:: Extracted entries

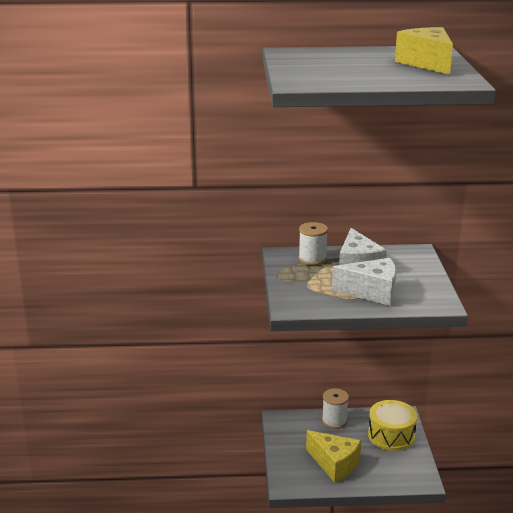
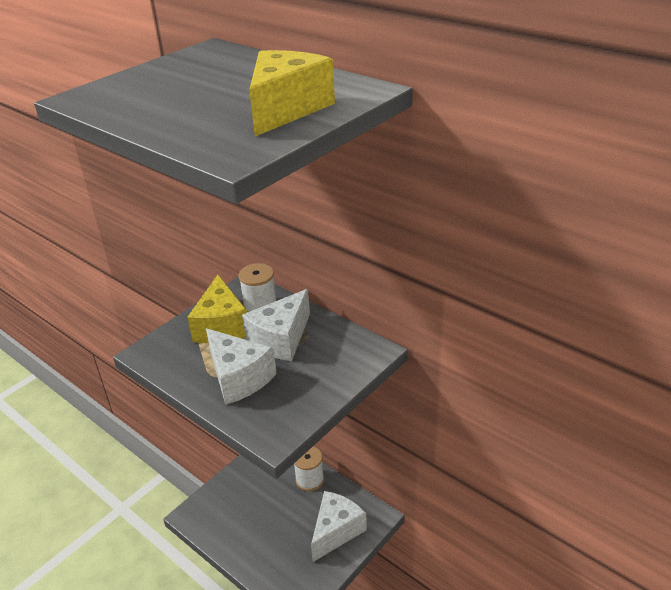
camera: 45 degrees right, 10 degrees up
(334, 464) = (251, 524): yellow cheese -> yellow cheese (222, 326)
(391, 435) = (336, 531): yellow drum -> white cheese

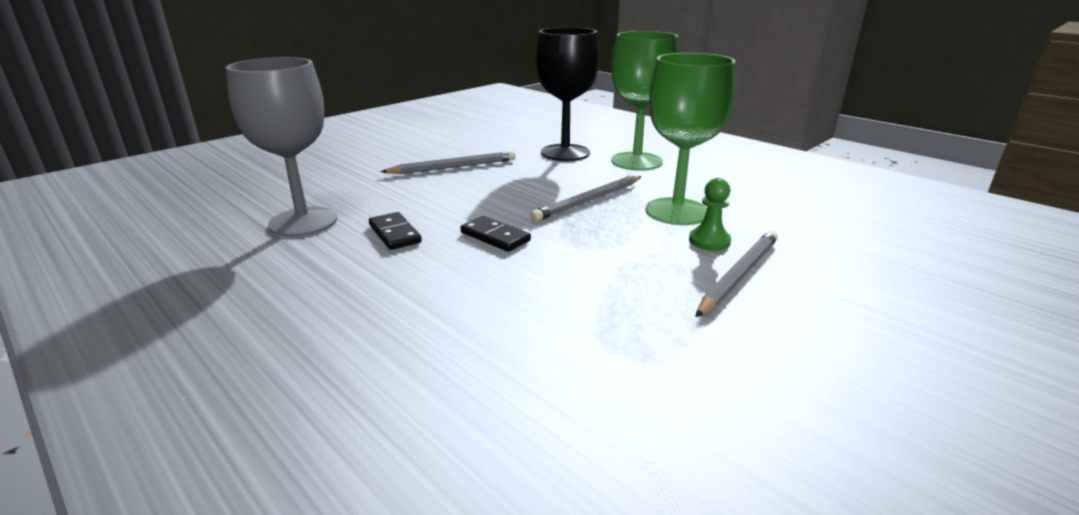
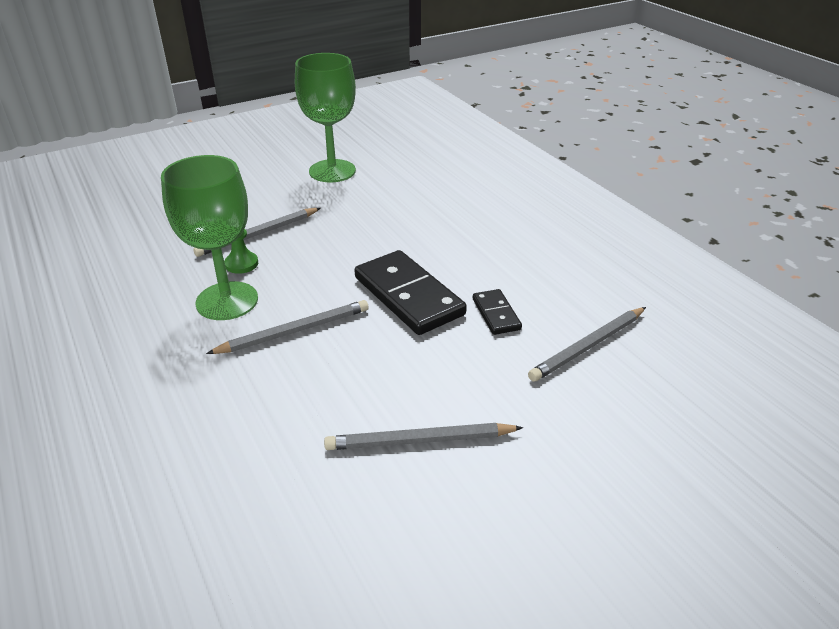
camera: 165 degrees left, 10 degrees up
(303, 222) = (588, 346): grey goblet -> grey pencil
(495, 237) = (408, 296): black domino -> black domino, size x1.97
(565, 153) = (239, 456): black goblet -> none
(636, 161) = (164, 407): green goblet -> green goblet (332, 171)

::::

• [What the task requires] Every line that contains the string "cheese" should be copied from the records.

• [Task answer]
(334, 464) = (251, 524): yellow cheese -> yellow cheese (222, 326)
(391, 435) = (336, 531): yellow drum -> white cheese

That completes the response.